- _WHAT IS EXPECTED_:
Every line from the first one in the data below through the line holding "op=rotate; was=white tekosox;" is to be written out exactly, with the pictures omitted.

*** RECORDS FOR THIS EXERCISE ***

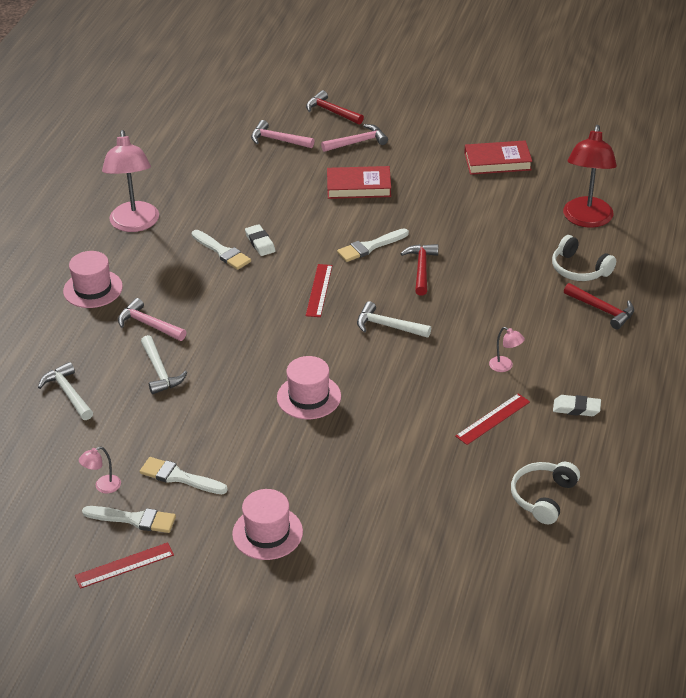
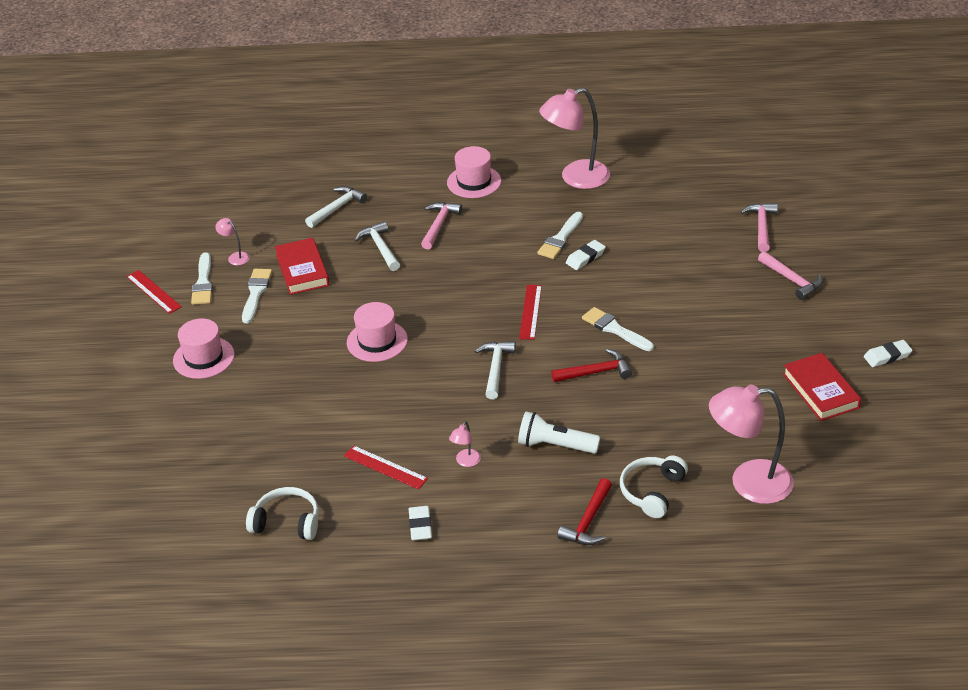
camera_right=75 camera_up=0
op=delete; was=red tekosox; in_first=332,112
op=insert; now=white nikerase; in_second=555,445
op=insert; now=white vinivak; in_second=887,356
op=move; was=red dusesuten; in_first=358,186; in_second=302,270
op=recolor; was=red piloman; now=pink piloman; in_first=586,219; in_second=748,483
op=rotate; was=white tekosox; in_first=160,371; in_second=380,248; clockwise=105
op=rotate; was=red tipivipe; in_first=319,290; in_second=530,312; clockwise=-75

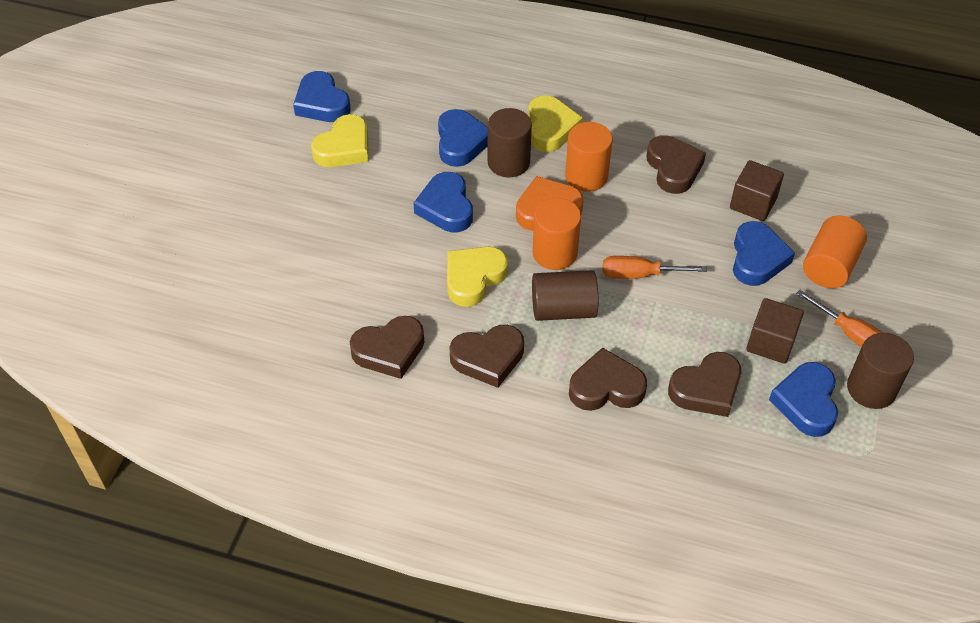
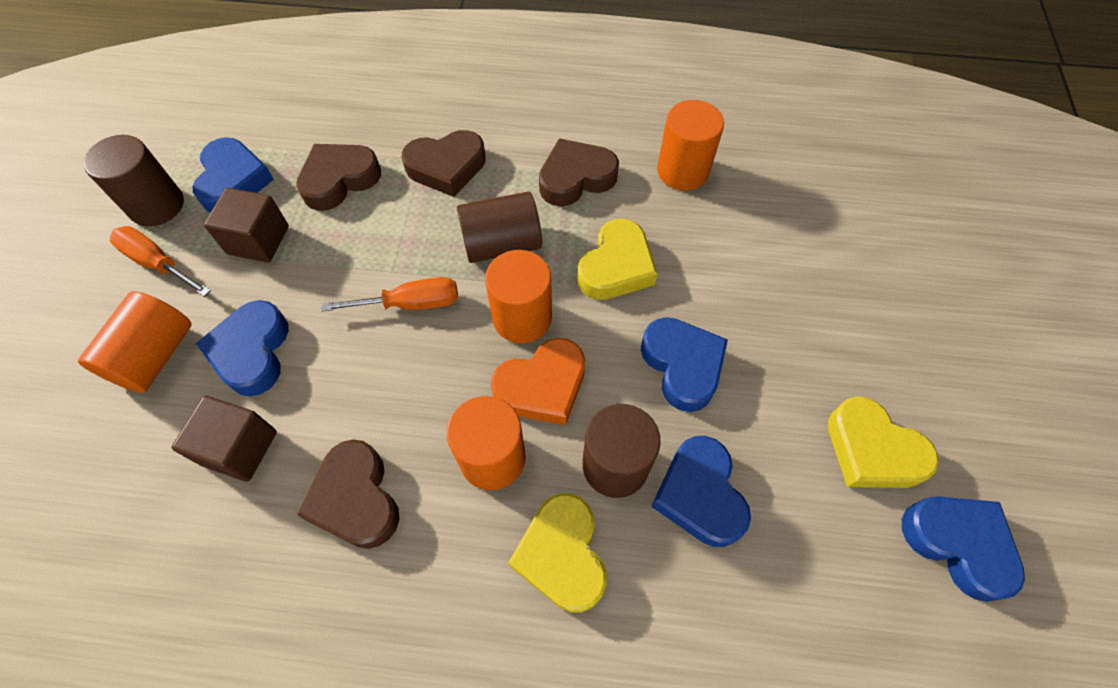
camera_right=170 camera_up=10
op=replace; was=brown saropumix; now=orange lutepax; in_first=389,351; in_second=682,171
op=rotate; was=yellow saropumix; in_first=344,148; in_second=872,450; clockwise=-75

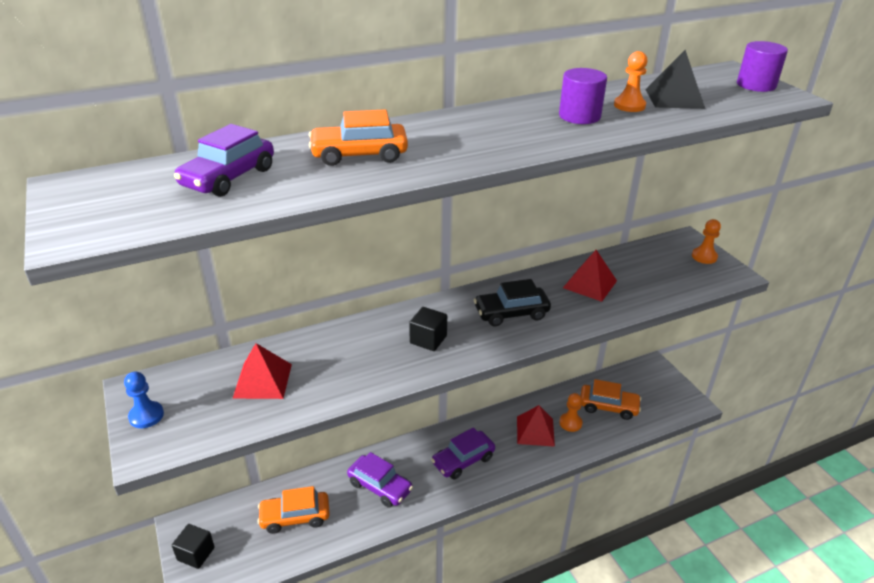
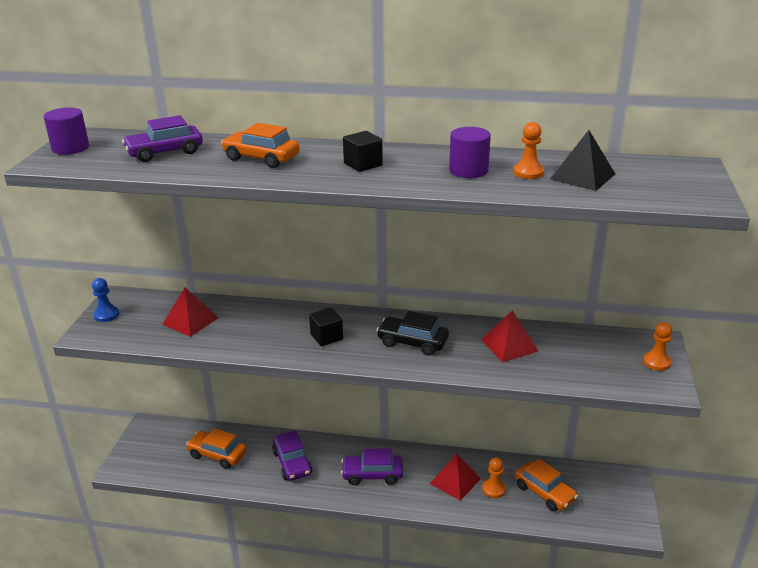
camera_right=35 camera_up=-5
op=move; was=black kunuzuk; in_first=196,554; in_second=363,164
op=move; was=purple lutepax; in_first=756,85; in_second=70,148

*** End of RECORDS FOR THIS EXERCISE ***

- _ANSWER TO THIS EXERCISE_:
camera_right=75 camera_up=0
op=delete; was=red tekosox; in_first=332,112
op=insert; now=white nikerase; in_second=555,445
op=insert; now=white vinivak; in_second=887,356
op=move; was=red dusesuten; in_first=358,186; in_second=302,270
op=recolor; was=red piloman; now=pink piloman; in_first=586,219; in_second=748,483
op=rotate; was=white tekosox; in_first=160,371; in_second=380,248; clockwise=105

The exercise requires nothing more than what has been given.